> What to work on: Retype, without any alteration, everything in the entries from the line containing "behind (433, 106)" down to the line containing "Image resolution: width=849", including both of those lines.

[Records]
- - - - -
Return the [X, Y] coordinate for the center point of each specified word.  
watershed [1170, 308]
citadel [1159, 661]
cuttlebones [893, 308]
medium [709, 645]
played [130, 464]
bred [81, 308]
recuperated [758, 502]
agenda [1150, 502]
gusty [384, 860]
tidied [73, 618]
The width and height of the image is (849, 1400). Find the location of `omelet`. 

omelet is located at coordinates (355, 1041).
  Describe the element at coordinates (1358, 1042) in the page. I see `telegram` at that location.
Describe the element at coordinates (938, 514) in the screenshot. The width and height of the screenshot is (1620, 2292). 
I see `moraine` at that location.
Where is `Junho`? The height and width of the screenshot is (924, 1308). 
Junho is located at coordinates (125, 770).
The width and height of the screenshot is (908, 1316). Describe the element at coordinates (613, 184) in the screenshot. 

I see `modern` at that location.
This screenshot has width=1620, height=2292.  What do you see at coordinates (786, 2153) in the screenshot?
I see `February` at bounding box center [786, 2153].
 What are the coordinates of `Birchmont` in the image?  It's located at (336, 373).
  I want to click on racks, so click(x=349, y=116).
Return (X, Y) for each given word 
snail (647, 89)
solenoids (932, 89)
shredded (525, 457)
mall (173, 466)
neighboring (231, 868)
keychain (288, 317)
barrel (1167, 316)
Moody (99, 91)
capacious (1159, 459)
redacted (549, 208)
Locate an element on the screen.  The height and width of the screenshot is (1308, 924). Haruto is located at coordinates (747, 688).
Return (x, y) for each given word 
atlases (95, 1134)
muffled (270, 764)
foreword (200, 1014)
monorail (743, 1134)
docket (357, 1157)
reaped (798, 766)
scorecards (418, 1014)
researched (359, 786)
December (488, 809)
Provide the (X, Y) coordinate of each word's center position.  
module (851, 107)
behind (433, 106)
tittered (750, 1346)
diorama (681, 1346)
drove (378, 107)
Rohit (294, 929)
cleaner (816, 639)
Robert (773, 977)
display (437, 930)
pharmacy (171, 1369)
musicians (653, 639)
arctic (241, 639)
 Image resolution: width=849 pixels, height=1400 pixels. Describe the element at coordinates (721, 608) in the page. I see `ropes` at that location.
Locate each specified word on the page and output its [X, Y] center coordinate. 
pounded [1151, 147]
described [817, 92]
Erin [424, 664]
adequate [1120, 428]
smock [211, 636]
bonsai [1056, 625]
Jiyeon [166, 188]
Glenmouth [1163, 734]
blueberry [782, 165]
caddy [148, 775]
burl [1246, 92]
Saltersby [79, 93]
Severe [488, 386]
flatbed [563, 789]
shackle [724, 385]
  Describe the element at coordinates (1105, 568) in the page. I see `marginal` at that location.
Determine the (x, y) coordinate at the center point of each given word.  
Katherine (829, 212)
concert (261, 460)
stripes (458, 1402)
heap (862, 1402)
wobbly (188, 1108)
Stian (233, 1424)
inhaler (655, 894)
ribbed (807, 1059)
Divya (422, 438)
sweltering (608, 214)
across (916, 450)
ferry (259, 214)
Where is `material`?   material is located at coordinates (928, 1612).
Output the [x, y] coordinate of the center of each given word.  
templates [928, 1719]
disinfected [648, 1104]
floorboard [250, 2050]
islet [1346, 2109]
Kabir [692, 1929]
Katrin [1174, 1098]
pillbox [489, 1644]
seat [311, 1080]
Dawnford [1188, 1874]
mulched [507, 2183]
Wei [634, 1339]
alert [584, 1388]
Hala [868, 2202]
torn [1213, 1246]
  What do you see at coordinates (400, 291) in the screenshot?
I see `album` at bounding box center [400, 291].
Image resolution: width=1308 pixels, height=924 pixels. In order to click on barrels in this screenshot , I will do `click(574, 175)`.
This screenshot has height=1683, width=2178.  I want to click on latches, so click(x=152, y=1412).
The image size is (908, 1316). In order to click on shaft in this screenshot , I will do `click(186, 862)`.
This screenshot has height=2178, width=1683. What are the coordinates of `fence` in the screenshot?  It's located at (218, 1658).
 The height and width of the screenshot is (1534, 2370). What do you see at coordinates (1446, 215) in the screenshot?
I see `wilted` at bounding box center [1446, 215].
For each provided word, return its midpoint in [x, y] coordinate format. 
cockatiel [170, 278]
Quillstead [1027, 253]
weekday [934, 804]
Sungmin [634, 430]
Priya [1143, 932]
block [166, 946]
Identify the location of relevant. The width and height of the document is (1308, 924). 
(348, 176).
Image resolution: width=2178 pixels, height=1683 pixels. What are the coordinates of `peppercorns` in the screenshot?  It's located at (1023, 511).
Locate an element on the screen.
- - - - -
> Output of the exercise:
behind (433, 106)
tittered (750, 1346)
diorama (681, 1346)
drove (378, 107)
Rohit (294, 929)
cleaner (816, 639)
Robert (773, 977)
display (437, 930)
pharmacy (171, 1369)
musicians (653, 639)
arctic (241, 639)
 Image resolution: width=849 pixels, height=1400 pixels. Describe the element at coordinates (721, 608) in the page. I see `ropes` at that location.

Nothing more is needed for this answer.